Look through the listing below for the line containing "58 m inside the frame.". Copy it and each line after it up to and including the line containing "22 m inside the frame.", exactly, leaving out pictures.

RECORDS TO PROCESS
* * *

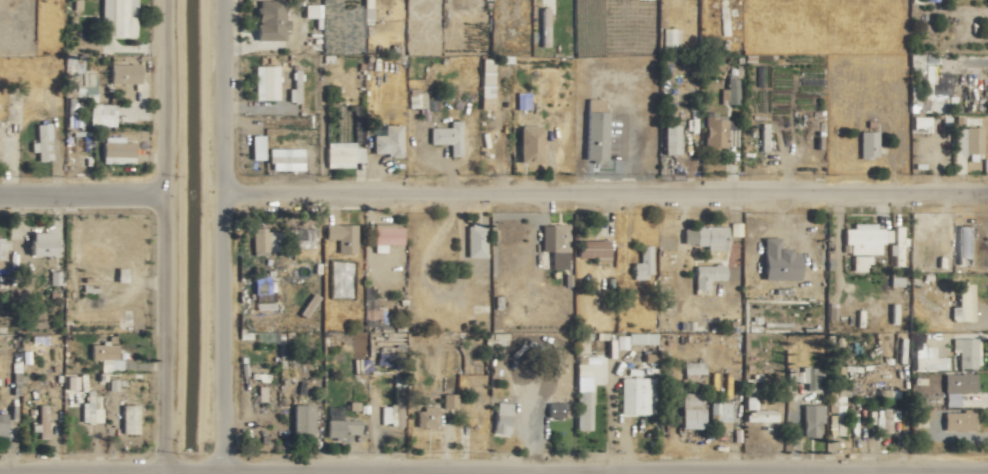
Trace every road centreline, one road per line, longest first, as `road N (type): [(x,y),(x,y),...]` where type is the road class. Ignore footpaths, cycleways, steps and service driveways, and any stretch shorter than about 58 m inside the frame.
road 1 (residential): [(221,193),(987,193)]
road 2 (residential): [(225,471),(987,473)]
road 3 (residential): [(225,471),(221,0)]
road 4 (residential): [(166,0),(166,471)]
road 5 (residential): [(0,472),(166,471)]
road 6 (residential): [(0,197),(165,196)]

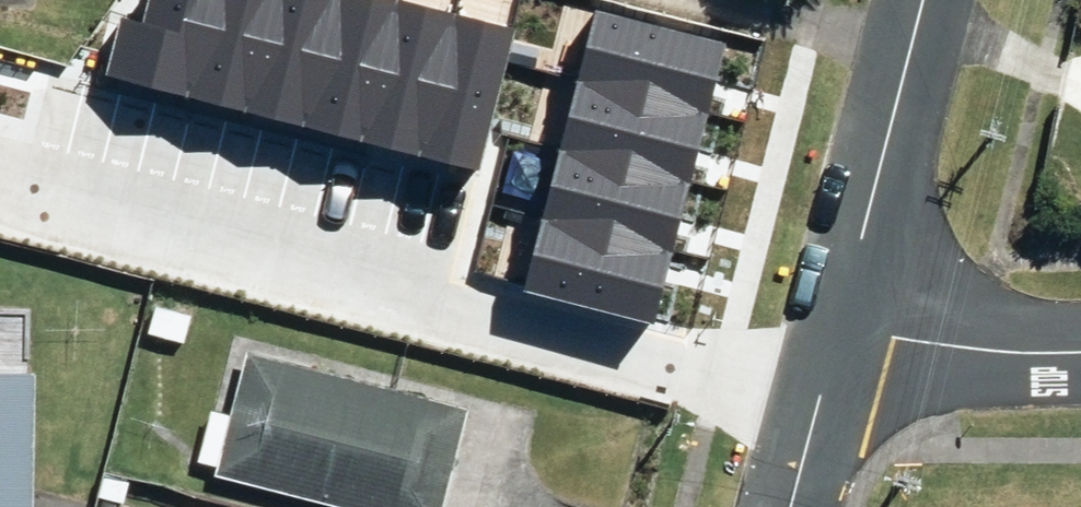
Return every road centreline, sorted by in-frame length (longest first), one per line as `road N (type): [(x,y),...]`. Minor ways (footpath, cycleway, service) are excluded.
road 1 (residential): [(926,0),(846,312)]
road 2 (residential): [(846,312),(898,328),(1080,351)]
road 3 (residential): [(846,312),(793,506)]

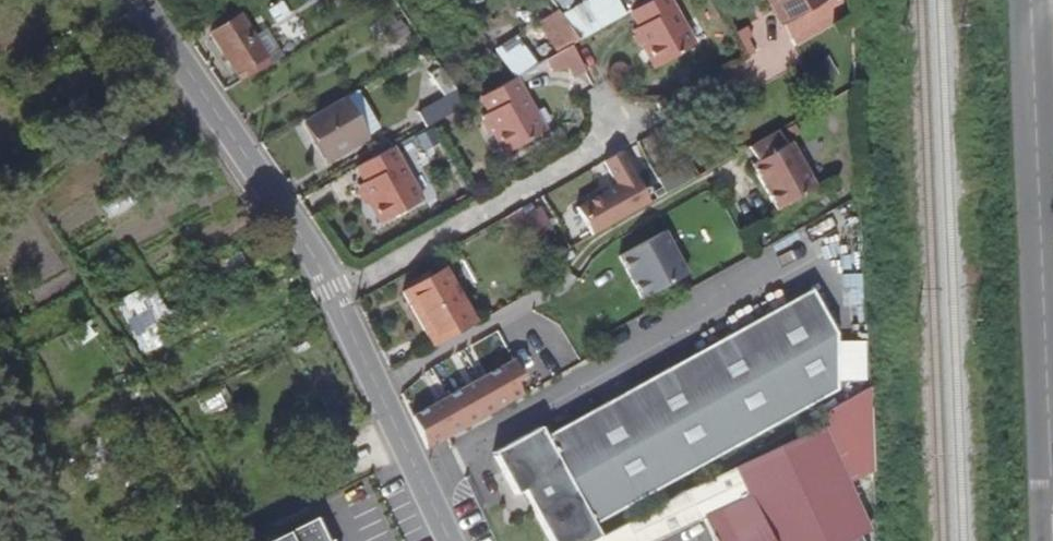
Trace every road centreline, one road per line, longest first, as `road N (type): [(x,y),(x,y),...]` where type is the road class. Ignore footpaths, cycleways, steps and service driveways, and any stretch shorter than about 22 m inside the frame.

* * *

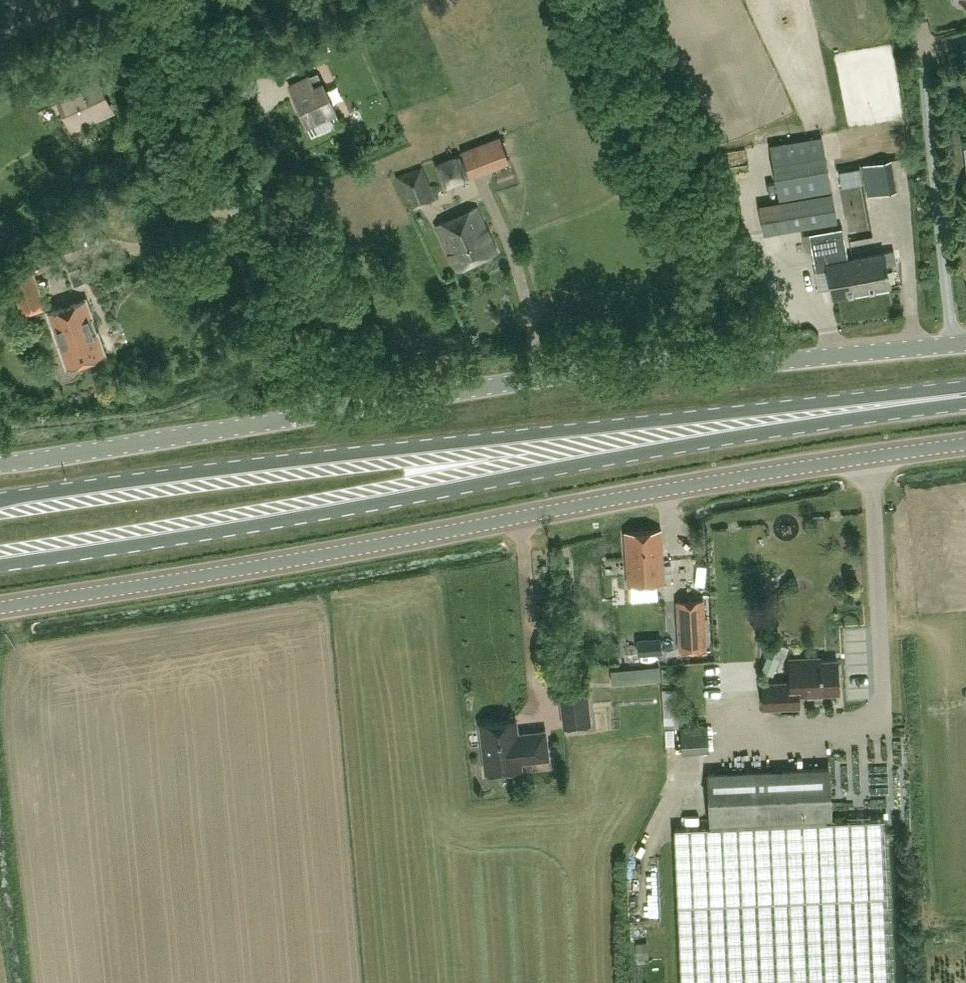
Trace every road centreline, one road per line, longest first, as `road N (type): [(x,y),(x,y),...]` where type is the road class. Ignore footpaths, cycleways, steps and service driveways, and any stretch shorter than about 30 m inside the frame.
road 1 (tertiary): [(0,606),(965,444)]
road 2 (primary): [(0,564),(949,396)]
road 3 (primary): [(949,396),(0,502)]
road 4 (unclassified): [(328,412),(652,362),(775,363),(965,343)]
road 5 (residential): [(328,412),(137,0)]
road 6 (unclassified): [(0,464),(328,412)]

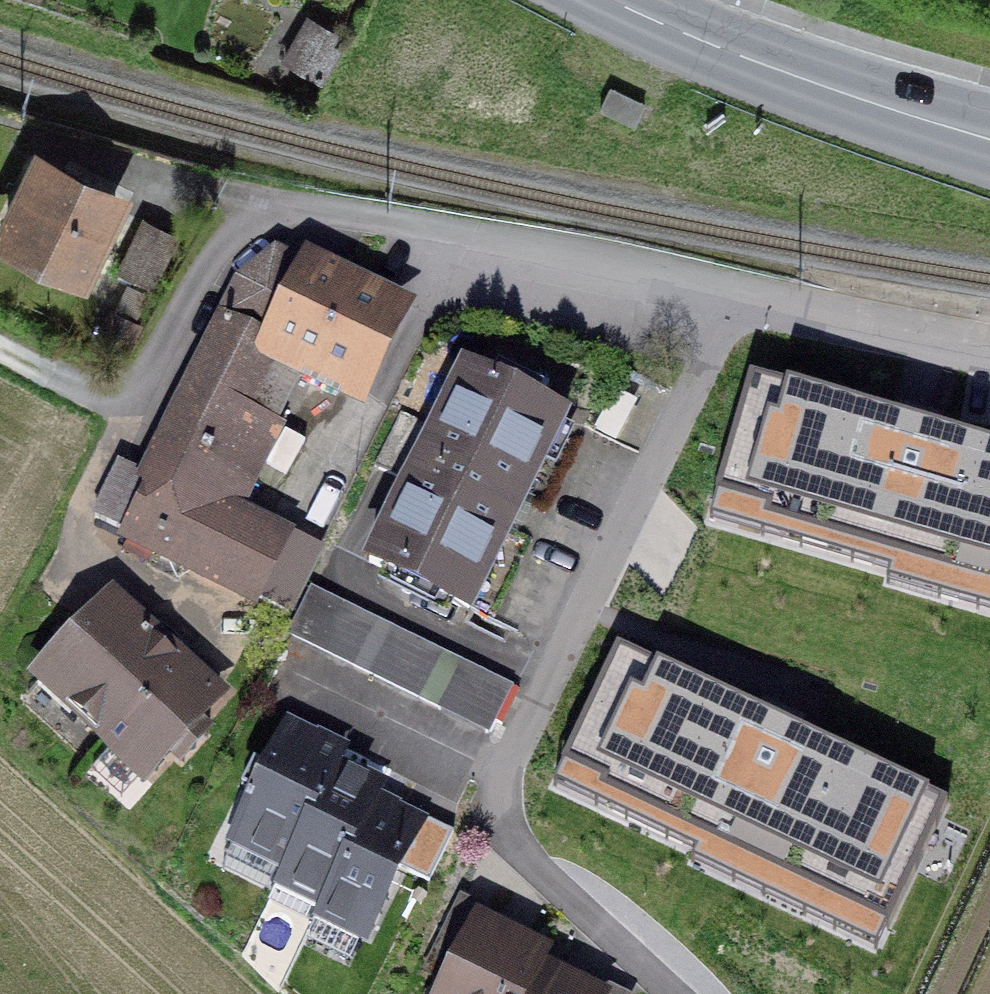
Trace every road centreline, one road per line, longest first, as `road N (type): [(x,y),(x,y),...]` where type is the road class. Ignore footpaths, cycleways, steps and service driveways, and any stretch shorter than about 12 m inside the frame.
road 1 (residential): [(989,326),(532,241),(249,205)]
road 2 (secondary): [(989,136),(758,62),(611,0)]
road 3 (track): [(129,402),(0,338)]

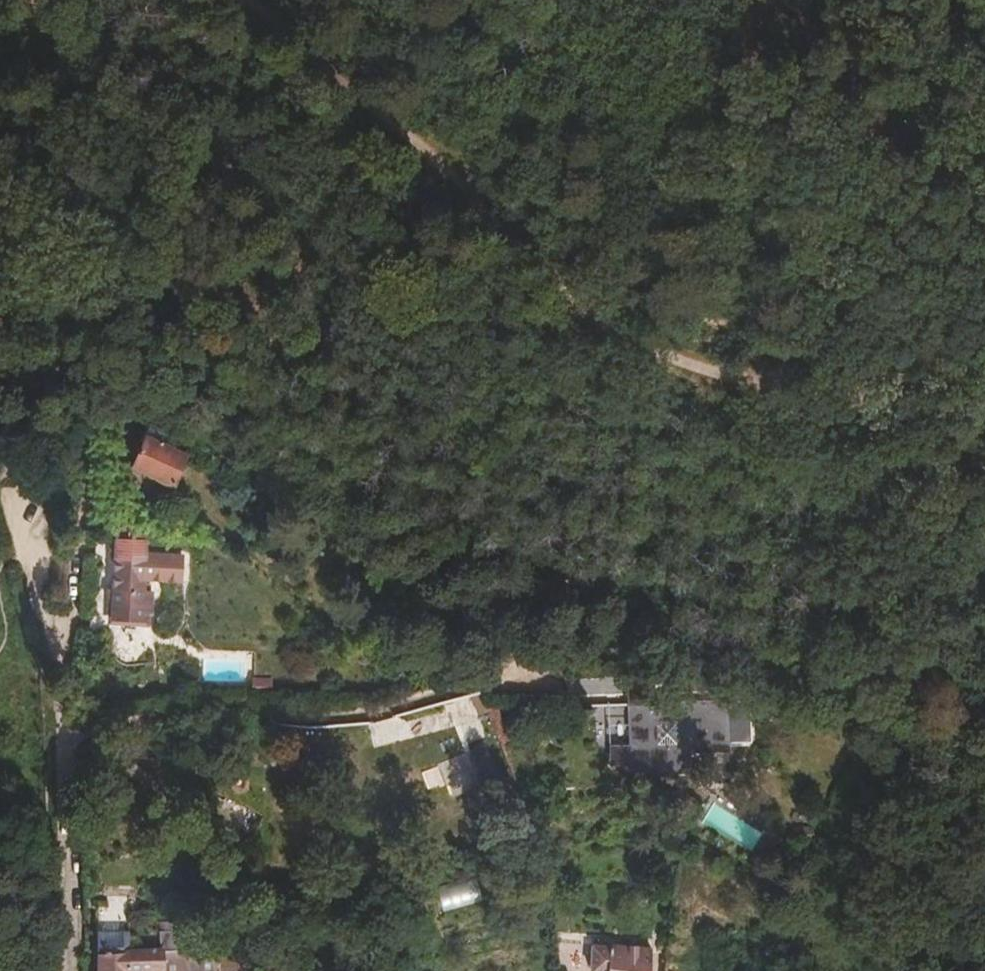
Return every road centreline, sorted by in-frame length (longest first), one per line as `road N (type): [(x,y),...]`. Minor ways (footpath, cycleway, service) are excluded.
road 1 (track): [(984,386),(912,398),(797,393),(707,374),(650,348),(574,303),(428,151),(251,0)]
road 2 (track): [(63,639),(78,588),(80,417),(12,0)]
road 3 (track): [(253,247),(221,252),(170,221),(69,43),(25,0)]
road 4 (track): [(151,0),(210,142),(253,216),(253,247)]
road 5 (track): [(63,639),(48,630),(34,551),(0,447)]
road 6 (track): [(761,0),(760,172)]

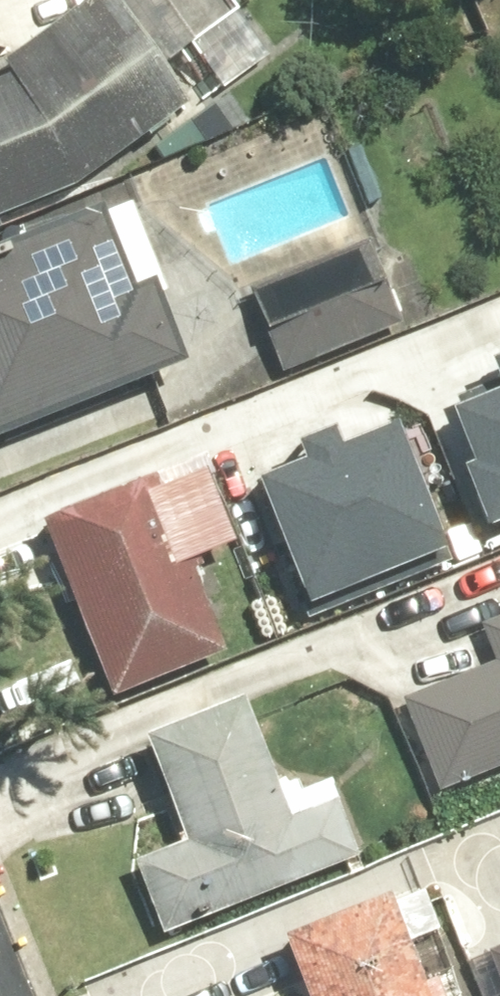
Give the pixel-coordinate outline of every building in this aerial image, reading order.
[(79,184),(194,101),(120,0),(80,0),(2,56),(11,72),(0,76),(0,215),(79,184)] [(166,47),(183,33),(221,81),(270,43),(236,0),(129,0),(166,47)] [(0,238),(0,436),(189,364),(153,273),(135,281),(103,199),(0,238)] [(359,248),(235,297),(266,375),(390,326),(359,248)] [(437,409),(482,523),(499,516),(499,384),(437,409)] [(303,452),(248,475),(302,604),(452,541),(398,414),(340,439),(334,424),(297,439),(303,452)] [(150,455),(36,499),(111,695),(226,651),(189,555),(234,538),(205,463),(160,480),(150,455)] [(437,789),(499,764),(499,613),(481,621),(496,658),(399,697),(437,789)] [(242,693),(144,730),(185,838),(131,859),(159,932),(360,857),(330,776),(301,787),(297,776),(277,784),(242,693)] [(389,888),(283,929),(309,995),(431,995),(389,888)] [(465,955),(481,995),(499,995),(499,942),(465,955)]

* * *

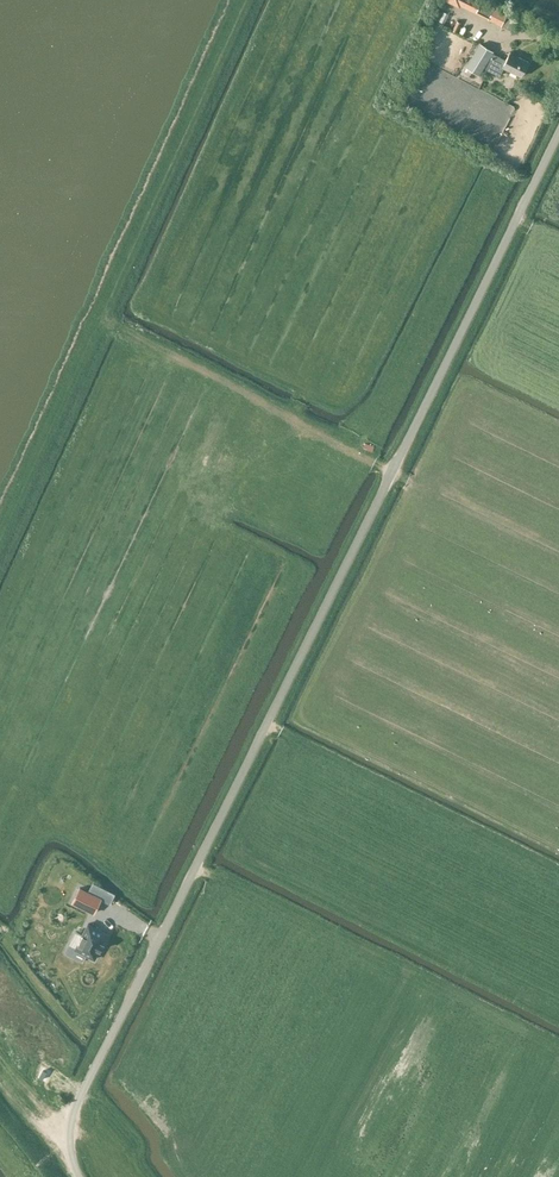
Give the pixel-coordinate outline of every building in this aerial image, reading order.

* * *

EXERCISE SOLUTION
Trace every road centreline, one road per line, longest first, as `road N (type): [(x,y),(x,y),...]` where type is the road class. Ignore footpaths, cycleways, steps and service driveways, and any stretch shorter than about 58 m inside the frame.
road 1 (residential): [(221,193),(987,193)]
road 2 (residential): [(225,471),(987,473)]
road 3 (residential): [(225,471),(221,0)]
road 4 (residential): [(166,0),(166,471)]
road 5 (residential): [(0,472),(166,471)]
road 6 (residential): [(0,197),(165,196)]

Return every road centreline, sorted by in-frame length (longest first), one per line as `road N (type): [(x,y),...]`. Minor ways (footpath, cycleway, service) are excluded.
road 1 (residential): [(926,0),(846,312)]
road 2 (residential): [(846,312),(898,328),(1080,351)]
road 3 (residential): [(846,312),(793,506)]

Trace every road centreline, one road per line, longest first, as `road N (type): [(x,y),(x,y),...]` where type is the road class. Ignore footpaths, cycleways, steps and service driveways, and any stretch shorter than about 22 m inside the frame.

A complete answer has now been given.